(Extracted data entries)
——————

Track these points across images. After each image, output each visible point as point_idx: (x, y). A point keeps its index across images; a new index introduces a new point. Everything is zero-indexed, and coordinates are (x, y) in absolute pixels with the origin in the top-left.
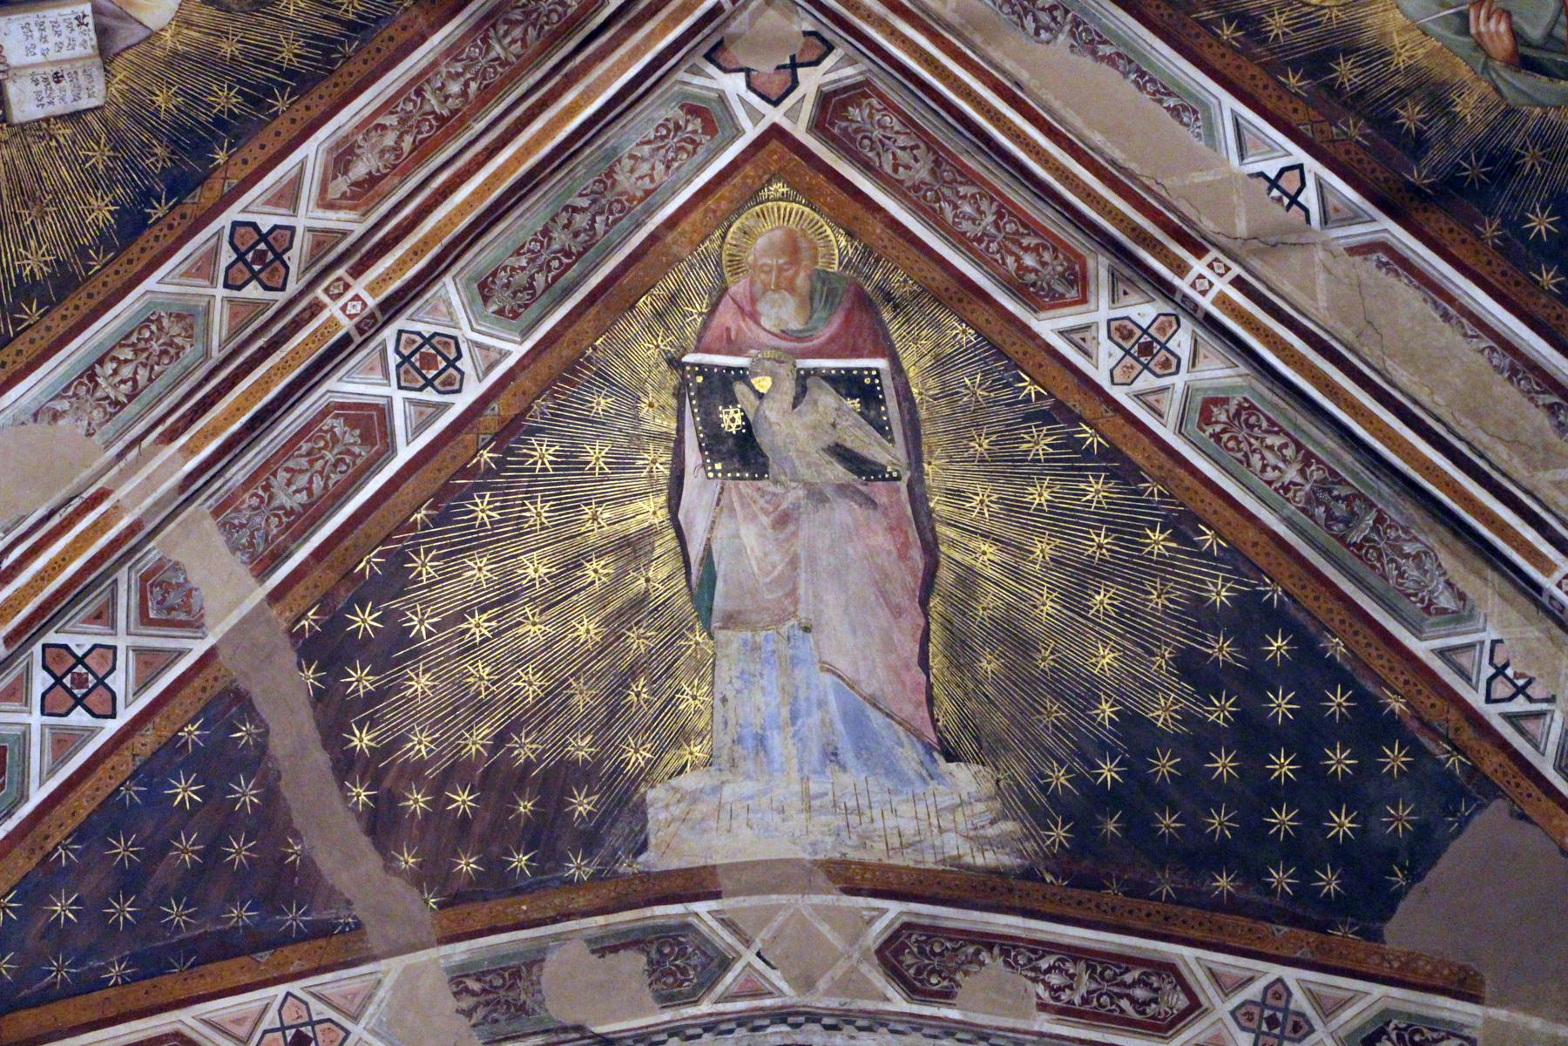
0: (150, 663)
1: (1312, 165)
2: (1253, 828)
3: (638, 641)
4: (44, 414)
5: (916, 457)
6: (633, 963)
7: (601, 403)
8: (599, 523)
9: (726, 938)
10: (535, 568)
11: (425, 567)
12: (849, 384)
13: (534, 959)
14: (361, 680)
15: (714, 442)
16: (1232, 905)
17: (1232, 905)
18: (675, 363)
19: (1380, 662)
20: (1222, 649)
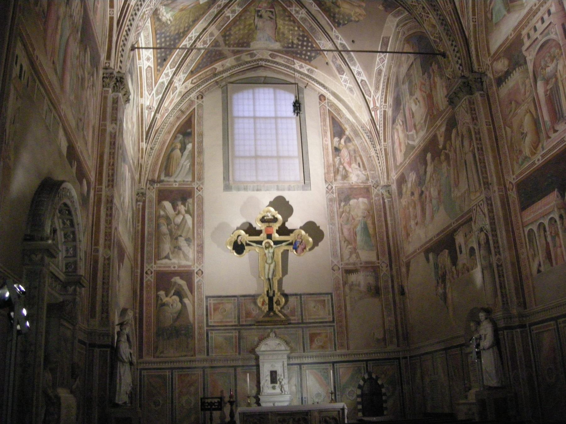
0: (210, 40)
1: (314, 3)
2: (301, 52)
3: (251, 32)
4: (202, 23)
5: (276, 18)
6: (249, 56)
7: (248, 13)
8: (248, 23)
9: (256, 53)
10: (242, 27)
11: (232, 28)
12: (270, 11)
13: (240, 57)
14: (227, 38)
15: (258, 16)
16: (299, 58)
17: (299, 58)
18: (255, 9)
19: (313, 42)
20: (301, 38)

——————

Put every line of the material above into a Markdown table with the columns "Row" and "Line", numbering the rows and skipping blank lines. Leave the pictures out of the answer.

| Row | Line |
|---|---|
| 1 | Track these points across images. After each image, output each visible point as point_idx: (x, y). A point keeps its index across images; a new index introduces a new point. Everything is zero-indexed, and coordinates are (x, y) in absolute pixels with the origin in the top-left. |
| 2 | 0: (150, 663) |
| 3 | 1: (1312, 165) |
| 4 | 2: (1253, 828) |
| 5 | 3: (638, 641) |
| 6 | 4: (44, 414) |
| 7 | 5: (916, 457) |
| 8 | 6: (633, 963) |
| 9 | 7: (601, 403) |
| 10 | 8: (599, 523) |
| 11 | 9: (726, 938) |
| 12 | 10: (535, 568) |
| 13 | 11: (425, 567) |
| 14 | 12: (849, 384) |
| 15 | 13: (534, 959) |
| 16 | 14: (361, 680) |
| 17 | 15: (714, 442) |
| 18 | 16: (1232, 905) |
| 19 | 17: (1232, 905) |
| 20 | 18: (675, 363) |
| 21 | 19: (1380, 662) |
| 22 | 20: (1222, 649) |
| 23 | 0: (210, 40) |
| 24 | 1: (314, 3) |
| 25 | 2: (301, 52) |
| 26 | 3: (251, 32) |
| 27 | 4: (202, 23) |
| 28 | 5: (276, 18) |
| 29 | 6: (249, 56) |
| 30 | 7: (248, 13) |
| 31 | 8: (248, 23) |
| 32 | 9: (256, 53) |
| 33 | 10: (242, 27) |
| 34 | 11: (232, 28) |
| 35 | 12: (270, 11) |
| 36 | 13: (240, 57) |
| 37 | 14: (227, 38) |
| 38 | 15: (258, 16) |
| 39 | 16: (299, 58) |
| 40 | 17: (299, 58) |
| 41 | 18: (255, 9) |
| 42 | 19: (313, 42) |
| 43 | 20: (301, 38) |